In the data that follows, find the line with "Someone carried the Haus [lila]"; transcribe it, every later line up to the one with "Someone repainted the", and that line as well, exactly and with no others.

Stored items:
-- Opening Marker --

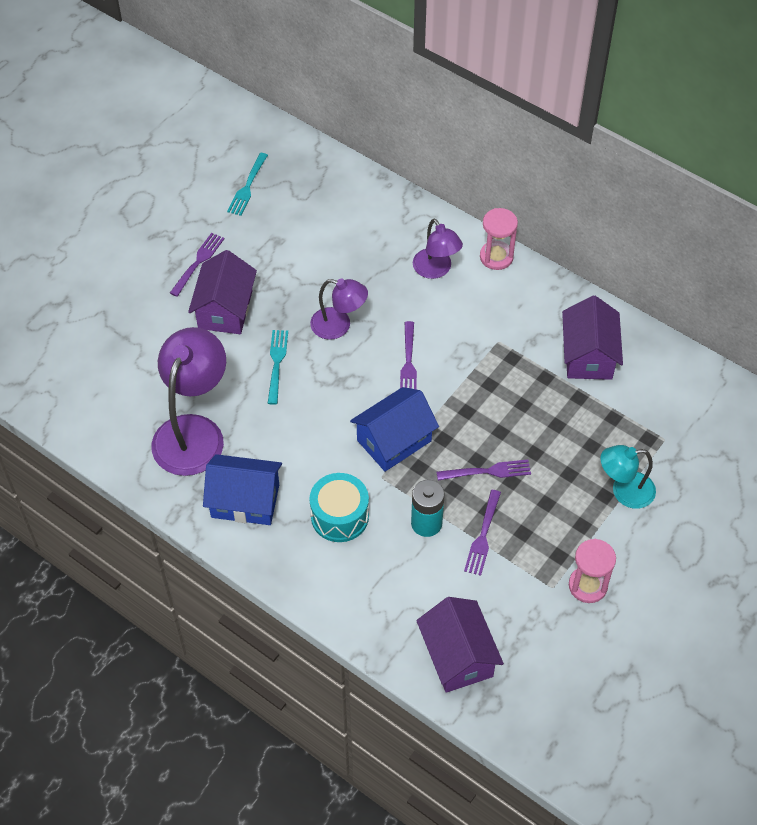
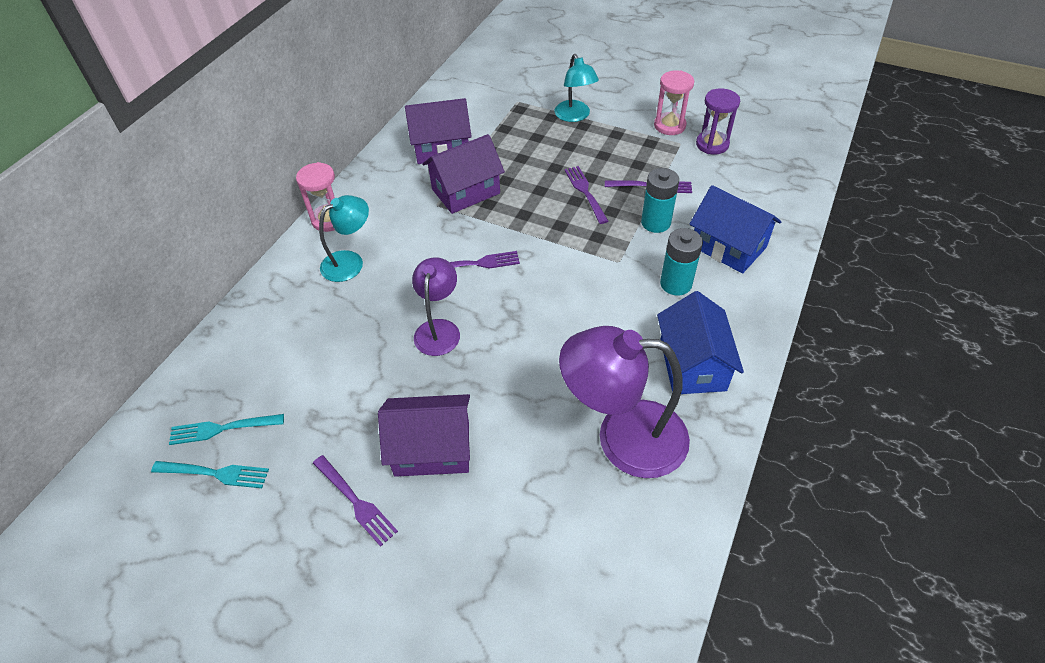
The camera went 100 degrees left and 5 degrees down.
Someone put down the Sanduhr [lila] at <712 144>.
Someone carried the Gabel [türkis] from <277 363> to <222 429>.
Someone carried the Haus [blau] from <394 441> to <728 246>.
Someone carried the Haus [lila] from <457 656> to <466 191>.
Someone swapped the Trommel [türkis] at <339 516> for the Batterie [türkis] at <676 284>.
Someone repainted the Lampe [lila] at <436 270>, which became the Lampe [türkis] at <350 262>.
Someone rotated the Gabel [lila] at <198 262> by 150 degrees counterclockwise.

-- Closing Marker --

WRITTEN ANSWER:
Someone carried the Haus [lila] from <457 656> to <466 191>.
Someone swapped the Trommel [türkis] at <339 516> for the Batterie [türkis] at <676 284>.
Someone repainted the Lampe [lila] at <436 270>, which became the Lampe [türkis] at <350 262>.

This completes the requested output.